=== Aim of the task ===
Count the lines in the material below that contain the word "chocolate". Reply with only that number.

= = =

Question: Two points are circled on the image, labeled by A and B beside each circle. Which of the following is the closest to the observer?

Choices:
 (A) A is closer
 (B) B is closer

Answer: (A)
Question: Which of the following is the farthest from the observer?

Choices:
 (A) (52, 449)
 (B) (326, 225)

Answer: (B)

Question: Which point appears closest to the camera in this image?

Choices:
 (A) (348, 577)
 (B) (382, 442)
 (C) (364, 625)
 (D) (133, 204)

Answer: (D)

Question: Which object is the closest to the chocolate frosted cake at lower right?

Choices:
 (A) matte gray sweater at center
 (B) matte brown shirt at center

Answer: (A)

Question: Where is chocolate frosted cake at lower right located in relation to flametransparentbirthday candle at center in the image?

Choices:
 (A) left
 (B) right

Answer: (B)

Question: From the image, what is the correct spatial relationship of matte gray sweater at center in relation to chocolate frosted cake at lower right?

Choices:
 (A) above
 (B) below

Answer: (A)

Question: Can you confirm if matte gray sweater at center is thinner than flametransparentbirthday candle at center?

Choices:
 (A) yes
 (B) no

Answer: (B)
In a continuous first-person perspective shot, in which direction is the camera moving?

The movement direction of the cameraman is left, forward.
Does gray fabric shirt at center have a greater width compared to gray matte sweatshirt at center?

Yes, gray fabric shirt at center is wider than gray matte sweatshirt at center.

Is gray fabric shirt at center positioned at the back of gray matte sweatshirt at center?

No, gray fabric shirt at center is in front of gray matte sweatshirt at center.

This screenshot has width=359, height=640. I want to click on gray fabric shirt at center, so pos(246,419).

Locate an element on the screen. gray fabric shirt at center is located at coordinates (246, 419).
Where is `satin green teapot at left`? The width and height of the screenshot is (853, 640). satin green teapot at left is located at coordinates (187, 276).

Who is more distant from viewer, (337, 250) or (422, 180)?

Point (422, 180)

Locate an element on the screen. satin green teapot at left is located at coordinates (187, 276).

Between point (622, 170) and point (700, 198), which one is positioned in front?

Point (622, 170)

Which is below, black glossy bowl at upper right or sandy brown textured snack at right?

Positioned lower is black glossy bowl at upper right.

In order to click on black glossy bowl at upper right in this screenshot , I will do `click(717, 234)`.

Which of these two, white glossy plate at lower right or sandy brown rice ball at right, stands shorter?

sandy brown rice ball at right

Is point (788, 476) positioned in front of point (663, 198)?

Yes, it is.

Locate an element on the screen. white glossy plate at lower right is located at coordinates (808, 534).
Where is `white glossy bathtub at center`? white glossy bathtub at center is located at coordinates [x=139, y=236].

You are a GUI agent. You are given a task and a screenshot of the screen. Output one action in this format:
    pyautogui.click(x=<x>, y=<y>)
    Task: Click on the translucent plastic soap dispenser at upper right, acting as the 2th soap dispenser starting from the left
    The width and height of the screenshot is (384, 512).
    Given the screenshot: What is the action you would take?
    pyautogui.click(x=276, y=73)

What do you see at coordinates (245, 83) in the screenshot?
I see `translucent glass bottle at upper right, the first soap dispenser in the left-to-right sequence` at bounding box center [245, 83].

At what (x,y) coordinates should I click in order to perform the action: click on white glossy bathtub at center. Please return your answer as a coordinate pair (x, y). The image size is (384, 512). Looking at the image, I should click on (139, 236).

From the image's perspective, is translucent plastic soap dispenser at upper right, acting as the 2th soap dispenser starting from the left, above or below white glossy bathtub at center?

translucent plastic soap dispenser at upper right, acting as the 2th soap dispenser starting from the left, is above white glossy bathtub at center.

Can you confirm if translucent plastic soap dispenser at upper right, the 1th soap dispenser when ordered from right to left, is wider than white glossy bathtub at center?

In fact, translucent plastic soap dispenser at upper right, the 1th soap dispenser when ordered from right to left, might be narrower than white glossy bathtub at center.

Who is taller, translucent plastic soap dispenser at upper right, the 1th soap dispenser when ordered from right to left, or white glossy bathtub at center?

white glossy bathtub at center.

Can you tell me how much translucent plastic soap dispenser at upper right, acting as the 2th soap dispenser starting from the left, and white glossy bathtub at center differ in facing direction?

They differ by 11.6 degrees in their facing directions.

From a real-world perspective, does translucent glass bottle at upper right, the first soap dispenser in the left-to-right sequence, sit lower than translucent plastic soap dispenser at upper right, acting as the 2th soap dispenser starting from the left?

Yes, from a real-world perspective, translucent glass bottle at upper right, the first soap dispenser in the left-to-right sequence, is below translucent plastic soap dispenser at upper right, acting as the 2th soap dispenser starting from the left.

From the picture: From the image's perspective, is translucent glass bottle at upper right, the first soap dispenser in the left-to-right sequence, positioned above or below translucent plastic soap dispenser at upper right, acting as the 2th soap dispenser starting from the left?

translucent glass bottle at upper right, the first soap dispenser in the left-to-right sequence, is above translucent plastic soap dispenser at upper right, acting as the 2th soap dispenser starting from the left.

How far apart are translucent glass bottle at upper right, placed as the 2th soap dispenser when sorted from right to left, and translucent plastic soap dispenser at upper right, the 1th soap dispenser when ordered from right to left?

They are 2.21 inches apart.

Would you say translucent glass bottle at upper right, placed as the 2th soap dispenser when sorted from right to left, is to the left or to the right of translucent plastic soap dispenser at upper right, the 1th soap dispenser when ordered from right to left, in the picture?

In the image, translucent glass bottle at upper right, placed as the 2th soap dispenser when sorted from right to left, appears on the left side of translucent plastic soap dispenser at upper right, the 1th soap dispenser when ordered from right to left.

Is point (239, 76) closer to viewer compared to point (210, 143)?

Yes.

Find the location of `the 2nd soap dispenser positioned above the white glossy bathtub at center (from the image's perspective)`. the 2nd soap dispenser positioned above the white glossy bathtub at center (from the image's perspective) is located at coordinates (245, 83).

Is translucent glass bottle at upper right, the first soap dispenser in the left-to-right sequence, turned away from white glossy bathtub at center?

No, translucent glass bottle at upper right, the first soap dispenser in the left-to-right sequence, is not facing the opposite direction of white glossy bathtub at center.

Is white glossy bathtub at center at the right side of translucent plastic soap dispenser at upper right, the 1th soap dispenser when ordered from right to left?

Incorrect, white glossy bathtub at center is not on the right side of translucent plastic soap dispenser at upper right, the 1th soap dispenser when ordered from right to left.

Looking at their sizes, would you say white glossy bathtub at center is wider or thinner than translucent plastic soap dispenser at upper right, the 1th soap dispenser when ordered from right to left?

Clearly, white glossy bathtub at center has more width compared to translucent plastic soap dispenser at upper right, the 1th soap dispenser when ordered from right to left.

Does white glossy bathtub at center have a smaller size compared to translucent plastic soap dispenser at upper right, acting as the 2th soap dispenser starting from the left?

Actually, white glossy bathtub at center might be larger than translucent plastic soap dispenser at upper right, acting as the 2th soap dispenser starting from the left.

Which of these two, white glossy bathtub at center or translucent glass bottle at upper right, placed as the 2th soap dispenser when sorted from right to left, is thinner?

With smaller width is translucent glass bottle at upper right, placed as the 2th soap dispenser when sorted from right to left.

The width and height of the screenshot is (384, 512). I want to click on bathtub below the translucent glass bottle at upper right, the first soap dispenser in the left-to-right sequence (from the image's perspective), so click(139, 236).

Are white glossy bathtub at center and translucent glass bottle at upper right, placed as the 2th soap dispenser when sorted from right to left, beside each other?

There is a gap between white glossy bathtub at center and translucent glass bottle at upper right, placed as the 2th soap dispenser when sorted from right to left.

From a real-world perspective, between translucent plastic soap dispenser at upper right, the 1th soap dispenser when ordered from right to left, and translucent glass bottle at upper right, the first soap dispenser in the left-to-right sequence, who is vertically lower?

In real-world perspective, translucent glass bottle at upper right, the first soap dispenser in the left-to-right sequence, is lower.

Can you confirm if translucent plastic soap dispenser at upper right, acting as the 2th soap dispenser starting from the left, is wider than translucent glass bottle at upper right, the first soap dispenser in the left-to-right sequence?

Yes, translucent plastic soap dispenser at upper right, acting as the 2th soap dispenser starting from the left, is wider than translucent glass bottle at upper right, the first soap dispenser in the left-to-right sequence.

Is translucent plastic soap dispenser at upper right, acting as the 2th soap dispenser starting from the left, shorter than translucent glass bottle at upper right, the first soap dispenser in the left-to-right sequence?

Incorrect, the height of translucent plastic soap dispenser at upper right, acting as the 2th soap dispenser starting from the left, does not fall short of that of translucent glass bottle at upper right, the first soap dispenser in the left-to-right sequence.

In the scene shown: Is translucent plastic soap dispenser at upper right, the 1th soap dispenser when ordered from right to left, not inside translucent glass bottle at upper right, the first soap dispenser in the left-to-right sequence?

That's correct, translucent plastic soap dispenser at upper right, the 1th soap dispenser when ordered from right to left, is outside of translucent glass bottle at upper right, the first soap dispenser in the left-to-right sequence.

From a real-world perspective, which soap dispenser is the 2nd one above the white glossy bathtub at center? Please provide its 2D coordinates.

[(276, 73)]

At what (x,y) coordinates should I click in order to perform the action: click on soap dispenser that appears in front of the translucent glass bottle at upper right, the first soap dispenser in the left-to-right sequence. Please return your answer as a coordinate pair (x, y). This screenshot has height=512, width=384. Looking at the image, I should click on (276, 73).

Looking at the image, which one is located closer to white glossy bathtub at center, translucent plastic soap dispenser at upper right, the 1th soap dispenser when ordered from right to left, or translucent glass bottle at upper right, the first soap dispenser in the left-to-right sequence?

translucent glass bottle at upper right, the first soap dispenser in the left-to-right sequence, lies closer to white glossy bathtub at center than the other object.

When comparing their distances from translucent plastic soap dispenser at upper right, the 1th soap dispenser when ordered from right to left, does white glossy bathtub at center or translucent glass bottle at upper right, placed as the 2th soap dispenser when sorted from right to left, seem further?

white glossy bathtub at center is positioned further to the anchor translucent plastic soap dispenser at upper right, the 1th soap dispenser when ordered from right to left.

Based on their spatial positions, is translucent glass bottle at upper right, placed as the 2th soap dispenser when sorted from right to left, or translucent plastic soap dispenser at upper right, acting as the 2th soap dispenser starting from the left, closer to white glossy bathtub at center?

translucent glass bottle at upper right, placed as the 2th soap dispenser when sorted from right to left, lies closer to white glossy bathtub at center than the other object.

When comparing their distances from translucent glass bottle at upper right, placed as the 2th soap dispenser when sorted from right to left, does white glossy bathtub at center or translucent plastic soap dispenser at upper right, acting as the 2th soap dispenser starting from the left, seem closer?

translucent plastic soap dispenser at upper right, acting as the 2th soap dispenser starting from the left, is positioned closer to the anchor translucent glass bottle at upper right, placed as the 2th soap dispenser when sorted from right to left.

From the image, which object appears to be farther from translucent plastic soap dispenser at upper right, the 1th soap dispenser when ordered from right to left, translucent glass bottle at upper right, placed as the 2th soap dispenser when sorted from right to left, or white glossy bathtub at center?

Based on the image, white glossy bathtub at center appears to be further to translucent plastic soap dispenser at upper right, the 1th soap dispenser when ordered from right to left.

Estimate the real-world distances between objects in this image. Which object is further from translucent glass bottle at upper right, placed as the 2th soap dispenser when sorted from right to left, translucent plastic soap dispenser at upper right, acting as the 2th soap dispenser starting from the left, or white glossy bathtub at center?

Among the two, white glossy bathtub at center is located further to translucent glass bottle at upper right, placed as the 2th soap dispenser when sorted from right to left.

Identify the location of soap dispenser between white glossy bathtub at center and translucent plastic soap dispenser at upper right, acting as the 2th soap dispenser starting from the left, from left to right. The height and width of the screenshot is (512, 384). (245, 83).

= = =

=== Task result ===
3